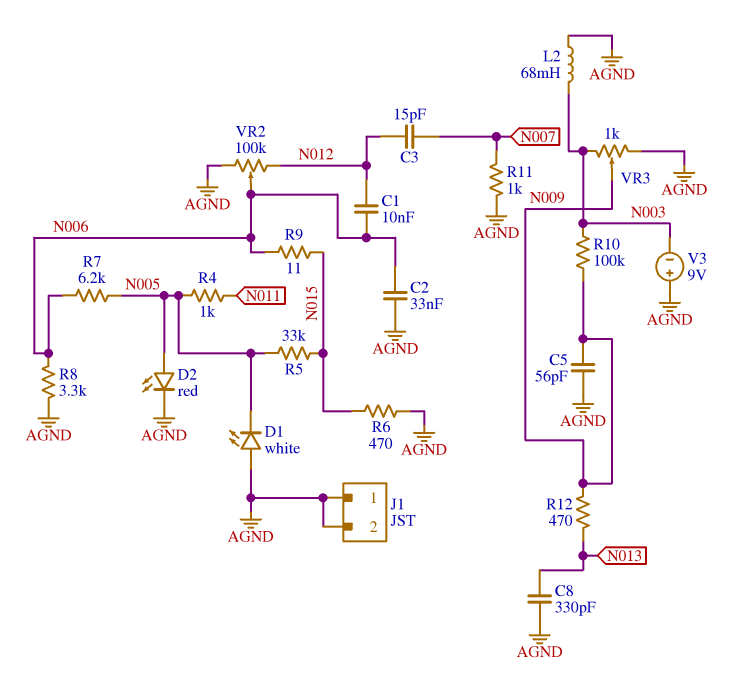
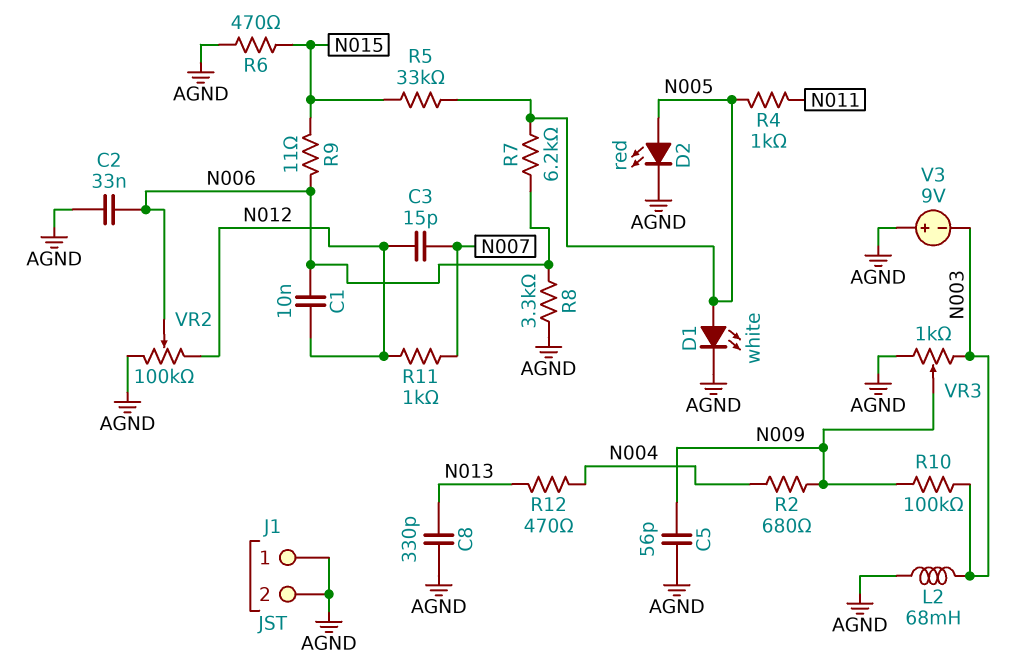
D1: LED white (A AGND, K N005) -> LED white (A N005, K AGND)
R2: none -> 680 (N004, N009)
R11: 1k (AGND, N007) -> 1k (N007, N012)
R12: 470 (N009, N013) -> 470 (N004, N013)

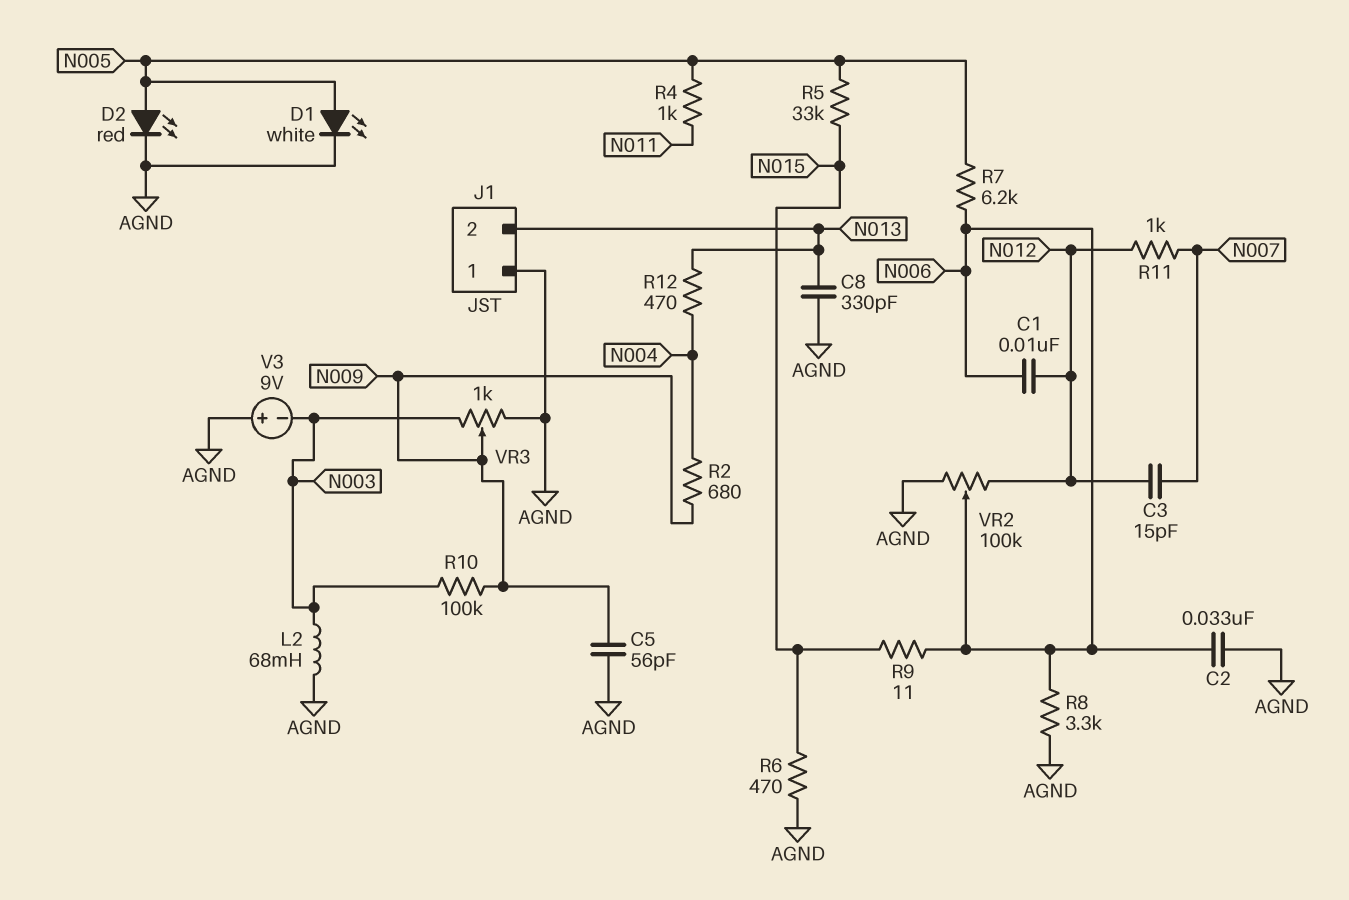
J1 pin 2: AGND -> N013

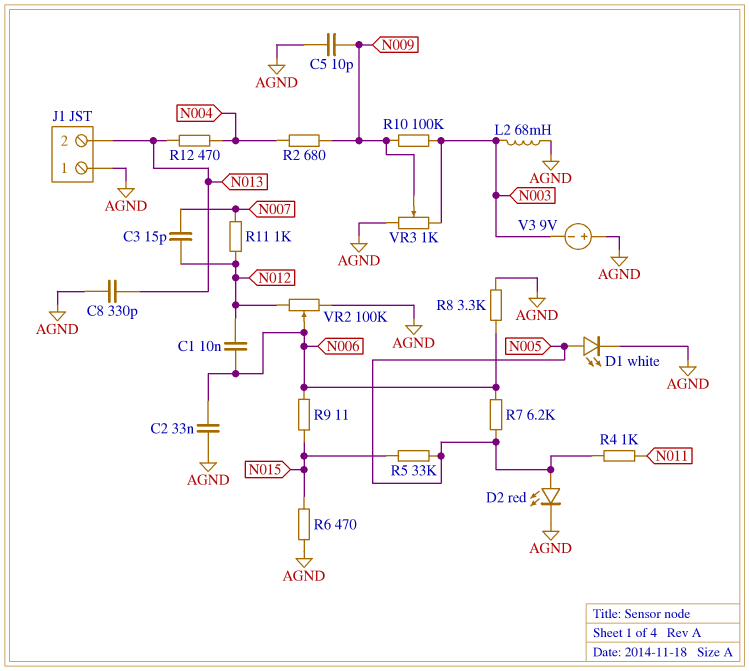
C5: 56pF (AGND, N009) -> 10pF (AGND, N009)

→ **Task item**
How many lines in the entries hold the word "AGND"? Only the number is wanted.

→ **Answer box**
4